Work instructions
Extract every entry word for word. Skip the pictures.

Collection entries
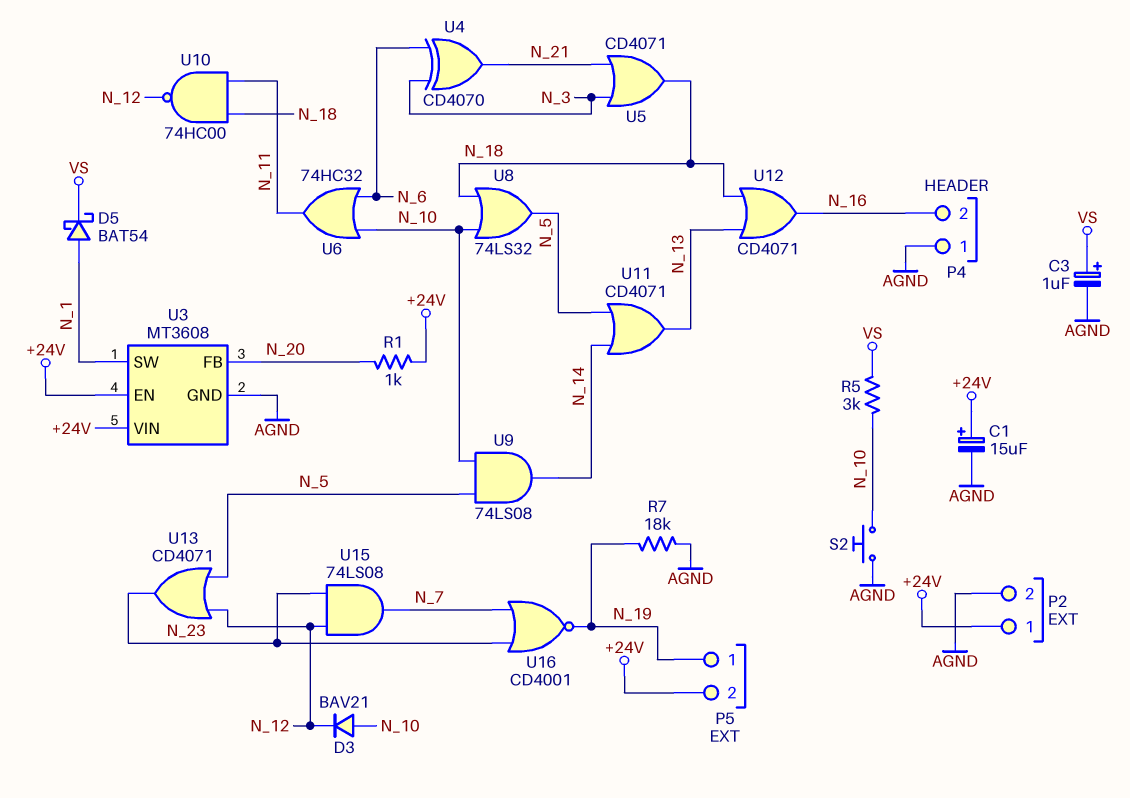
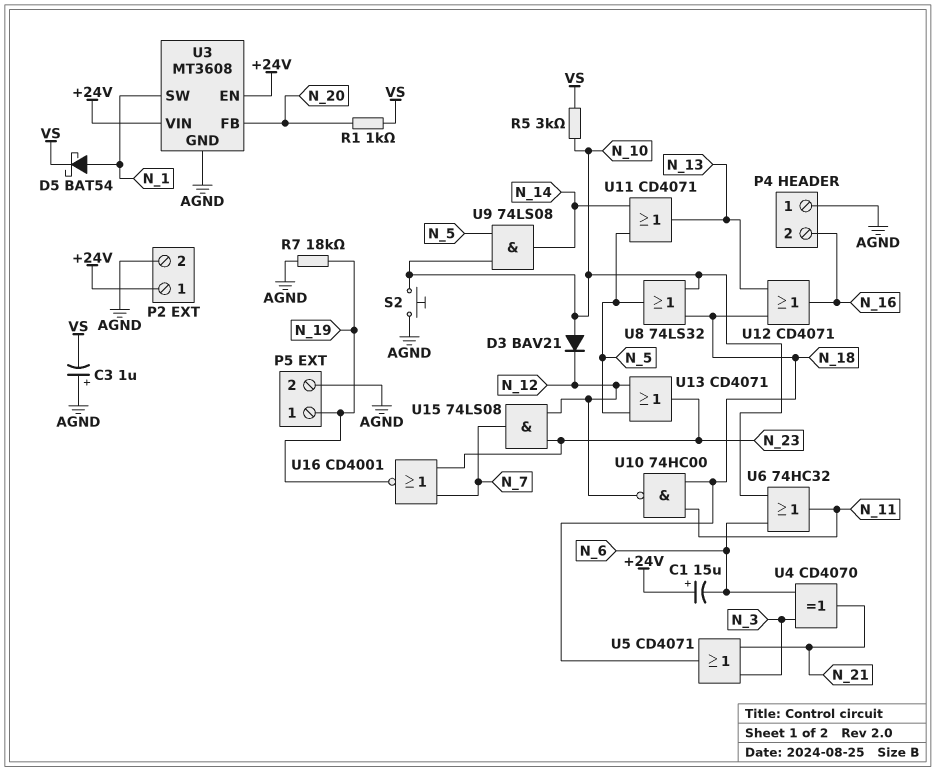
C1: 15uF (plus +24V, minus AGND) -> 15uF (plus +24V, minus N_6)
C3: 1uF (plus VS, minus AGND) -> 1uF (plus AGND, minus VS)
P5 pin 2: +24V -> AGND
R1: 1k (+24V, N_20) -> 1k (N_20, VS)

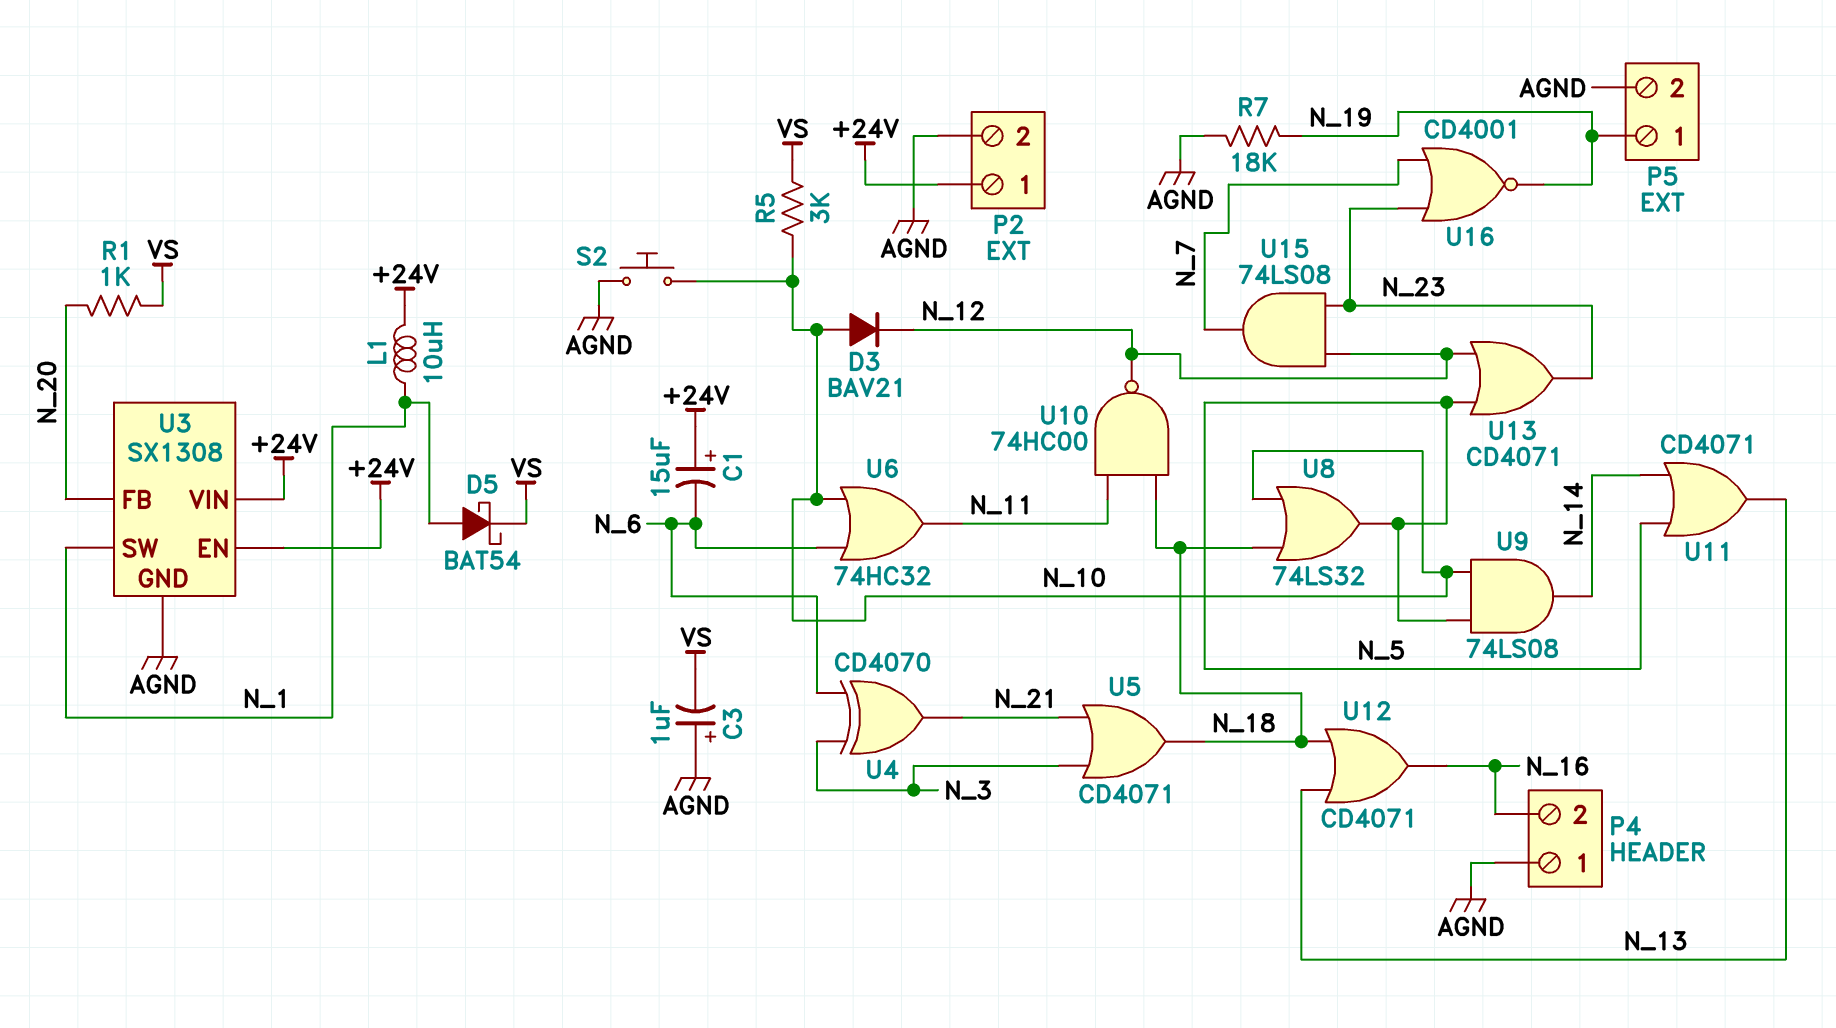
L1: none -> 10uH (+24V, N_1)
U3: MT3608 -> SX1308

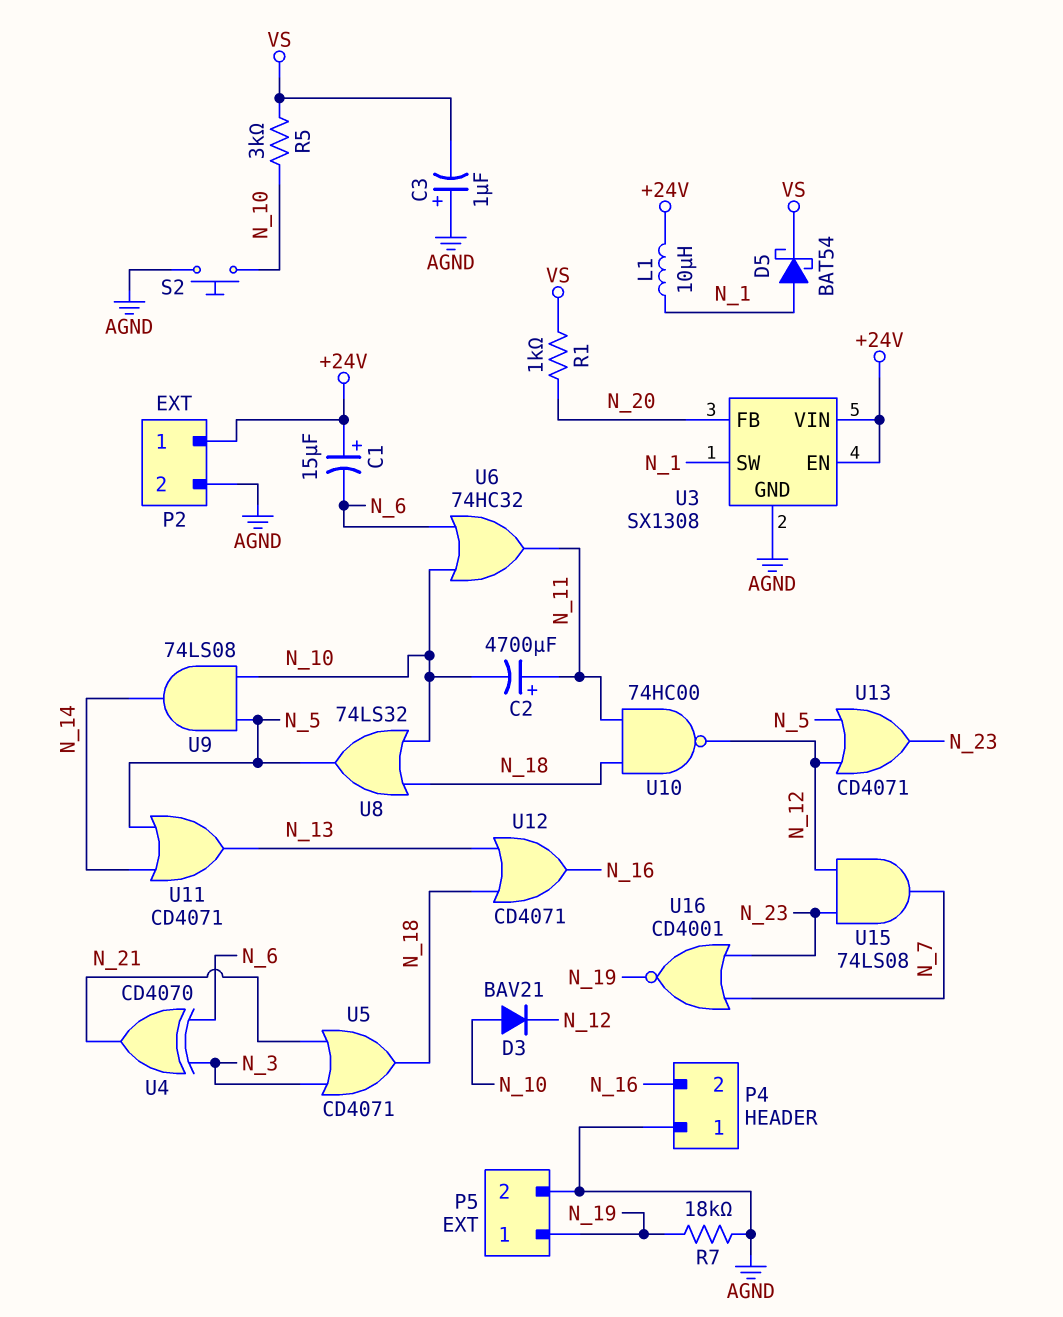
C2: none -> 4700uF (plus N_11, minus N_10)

Answer area
C1: 15uF (plus +24V, minus AGND) -> 15uF (plus +24V, minus N_6)
C3: 1uF (plus VS, minus AGND) -> 1uF (plus AGND, minus VS)
P5 pin 2: +24V -> AGND
R1: 1k (+24V, N_20) -> 1k (N_20, VS)

L1: none -> 10uH (+24V, N_1)
U3: MT3608 -> SX1308

C2: none -> 4700uF (plus N_11, minus N_10)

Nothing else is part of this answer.